**Task statement:**
Transcribe the full listing exactly, and drop every picture.

**Given entries:**
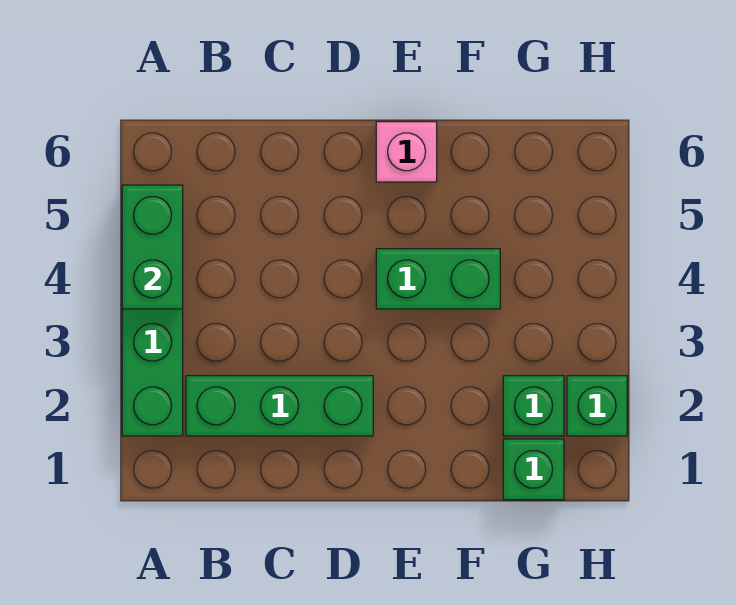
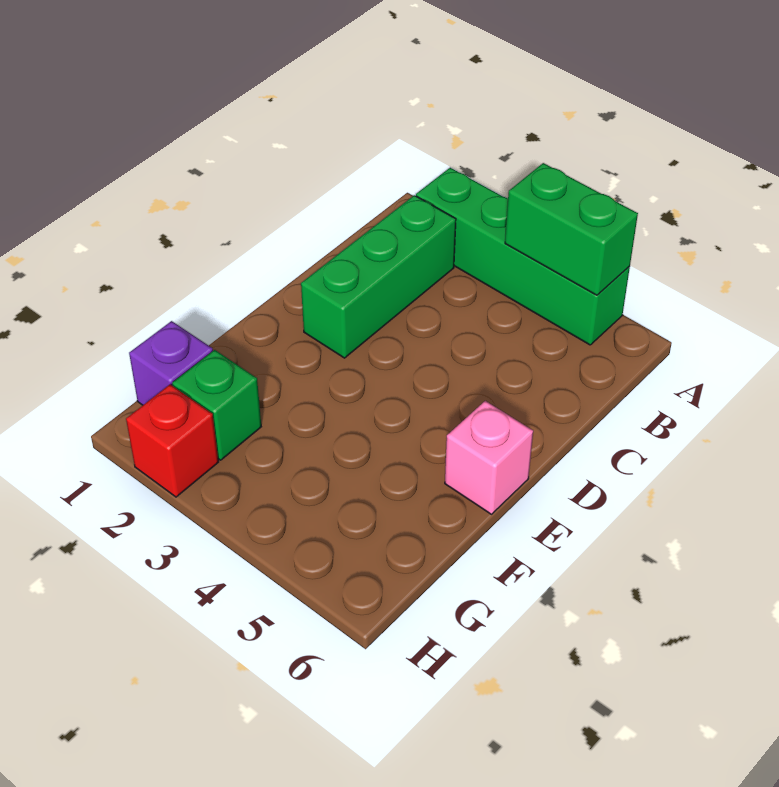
green 1x2 brick [376,249,500,309] -> none
green 1x1 brick [503,439,564,500] -> purple 1x1 brick [129,321,213,405]
green 1x1 brick [567,376,627,436] -> red 1x1 brick [126,384,218,497]

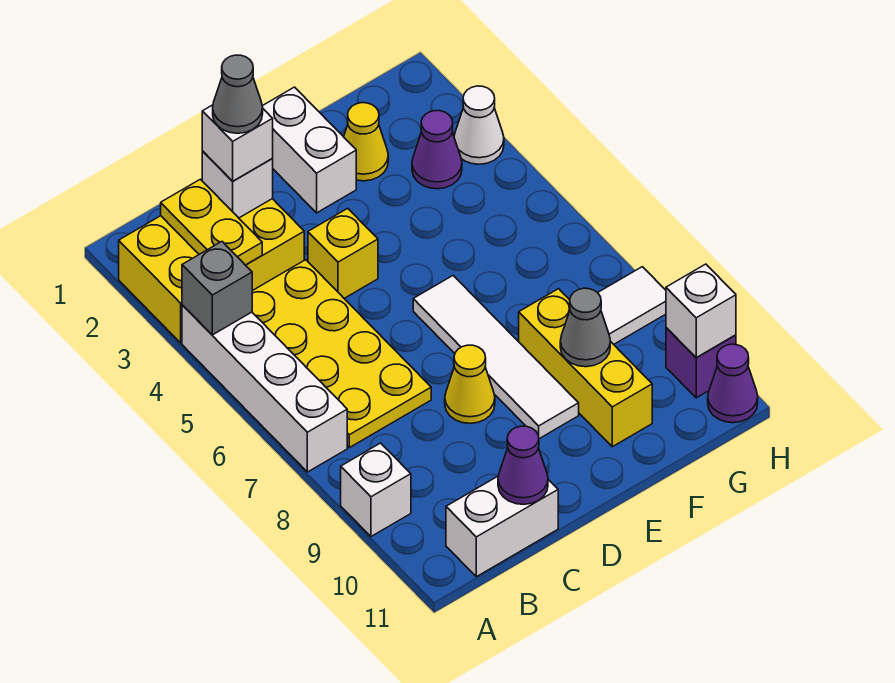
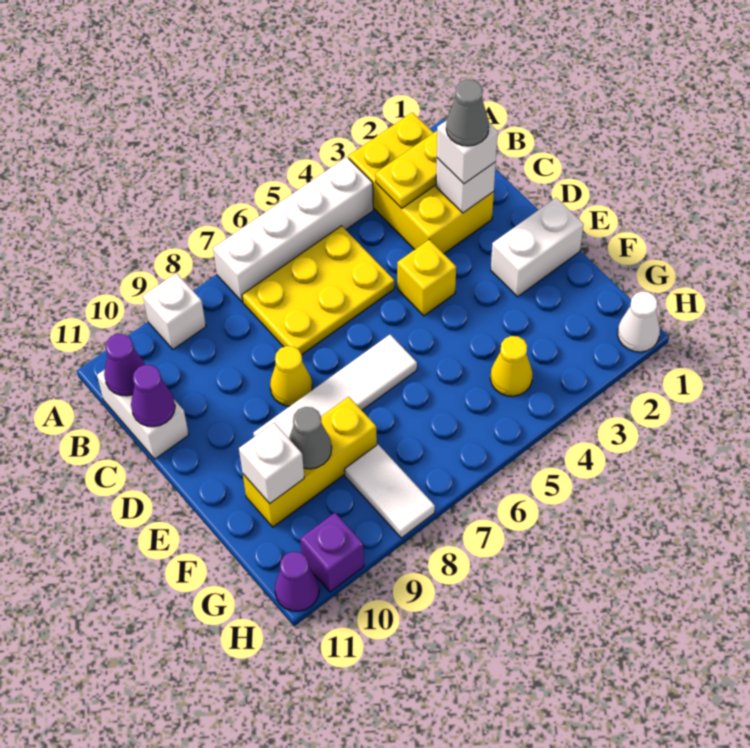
grey 1x1 brick [182,242,252,335] -> none
yellow 2x4 plate [252,260,431,448] -> yellow 2x3 plate [242,226,395,355]
yellow 1x1 cone [344,103,388,181] -> yellow 1x1 cone moved to [490,336,533,396]
purple 1x1 cone [412,111,462,189] -> purple 1x1 cone moved to [104,334,145,396]
white 1x1 cone [454,86,504,164] -> white 1x1 cone moved to [618,291,660,352]
white 1x1 brick [666,264,736,357] -> white 1x1 brick moved to [239,423,304,504]

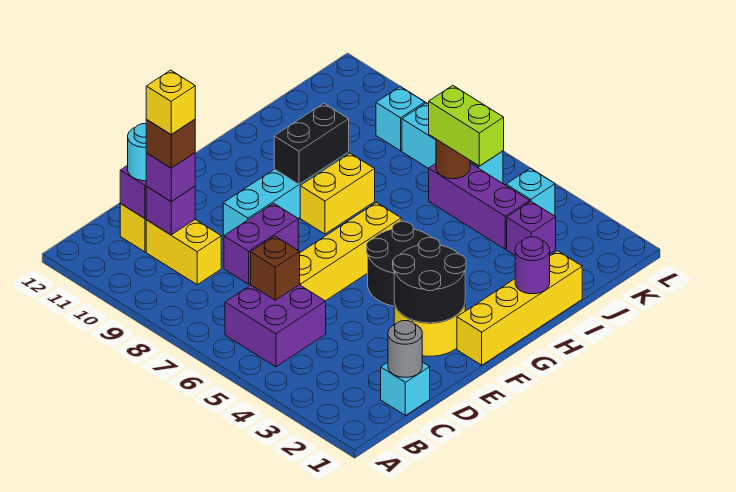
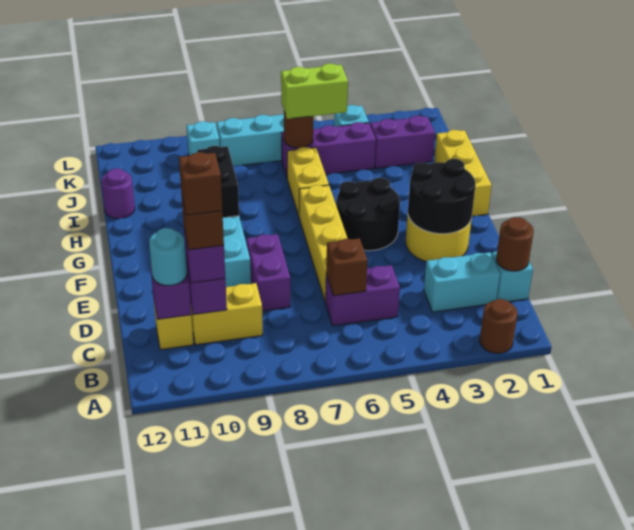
none -> brown 1x1 round brick [480,299,518,353]
purple 2x2 brick [225,285,326,367] -> purple 1x2 brick [326,265,400,326]
grey 1x1 round brick [388,321,422,377] -> brown 1x1 round brick [496,217,534,271]
none -> cyan 1x2 brick [424,252,500,312]
yellow 1x1 brick [146,70,195,134] -> brown 1x1 brick [179,152,222,215]
yellow 1x4 brick [457,251,582,365] -> yellow 1x3 brick [434,130,492,216]
yellow 1x2 brick [300,153,375,234] -> yellow 1x2 brick moved to [287,147,329,216]
purple 1x1 round brick [515,237,550,294] -> purple 1x1 round brick moved to [101,169,135,219]
purple 1x1 brick [507,201,556,255] -> purple 1x2 brick [370,116,435,168]

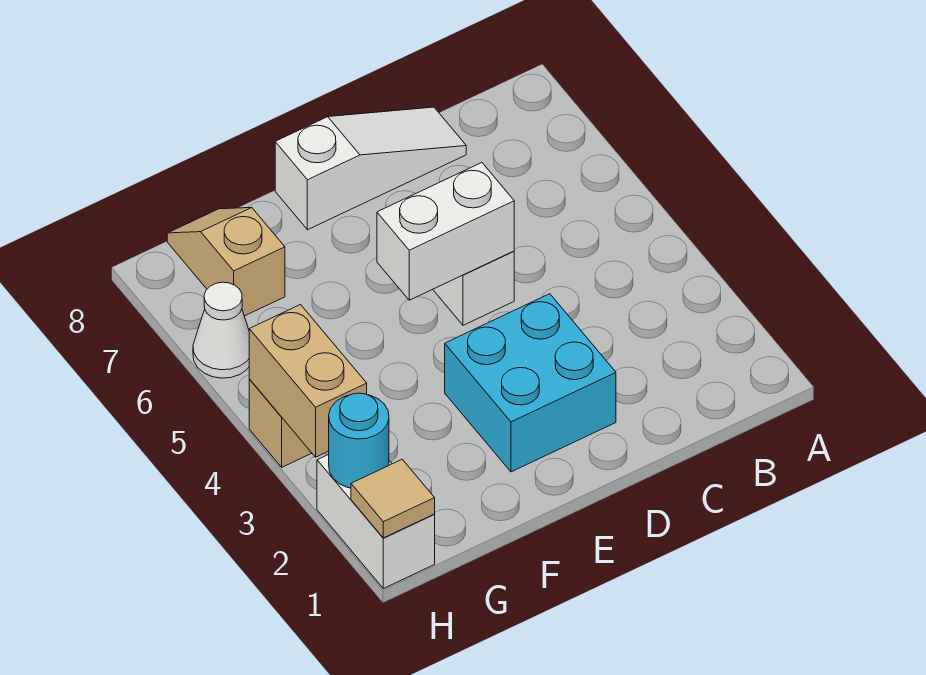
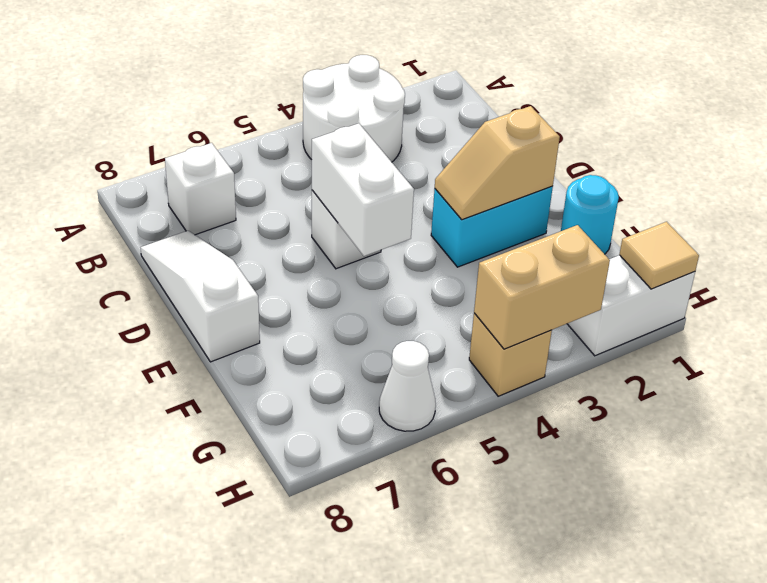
none -> white 2x2 round brick [303,55,405,162]
none -> white 1x1 brick [165,143,236,235]
cyan 2x2 brick [445,294,616,472] -> cyan 1x2 brick [431,186,553,267]
tan 1x2 slope [167,207,285,316] -> tan 1x2 slope moved to [435,106,560,220]
cyan 1x1 round brick [328,393,389,488] -> cyan 1x1 round brick moved to [561,175,619,254]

**Expected answer:**
green 1x2 brick [376,249,500,309] -> none
green 1x1 brick [503,439,564,500] -> purple 1x1 brick [129,321,213,405]
green 1x1 brick [567,376,627,436] -> red 1x1 brick [126,384,218,497]

grey 1x1 brick [182,242,252,335] -> none
yellow 2x4 plate [252,260,431,448] -> yellow 2x3 plate [242,226,395,355]
yellow 1x1 cone [344,103,388,181] -> yellow 1x1 cone moved to [490,336,533,396]
purple 1x1 cone [412,111,462,189] -> purple 1x1 cone moved to [104,334,145,396]
white 1x1 cone [454,86,504,164] -> white 1x1 cone moved to [618,291,660,352]
white 1x1 brick [666,264,736,357] -> white 1x1 brick moved to [239,423,304,504]

none -> brown 1x1 round brick [480,299,518,353]
purple 2x2 brick [225,285,326,367] -> purple 1x2 brick [326,265,400,326]
grey 1x1 round brick [388,321,422,377] -> brown 1x1 round brick [496,217,534,271]
none -> cyan 1x2 brick [424,252,500,312]
yellow 1x1 brick [146,70,195,134] -> brown 1x1 brick [179,152,222,215]
yellow 1x4 brick [457,251,582,365] -> yellow 1x3 brick [434,130,492,216]
yellow 1x2 brick [300,153,375,234] -> yellow 1x2 brick moved to [287,147,329,216]
purple 1x1 round brick [515,237,550,294] -> purple 1x1 round brick moved to [101,169,135,219]
purple 1x1 brick [507,201,556,255] -> purple 1x2 brick [370,116,435,168]

none -> white 2x2 round brick [303,55,405,162]
none -> white 1x1 brick [165,143,236,235]
cyan 2x2 brick [445,294,616,472] -> cyan 1x2 brick [431,186,553,267]
tan 1x2 slope [167,207,285,316] -> tan 1x2 slope moved to [435,106,560,220]
cyan 1x1 round brick [328,393,389,488] -> cyan 1x1 round brick moved to [561,175,619,254]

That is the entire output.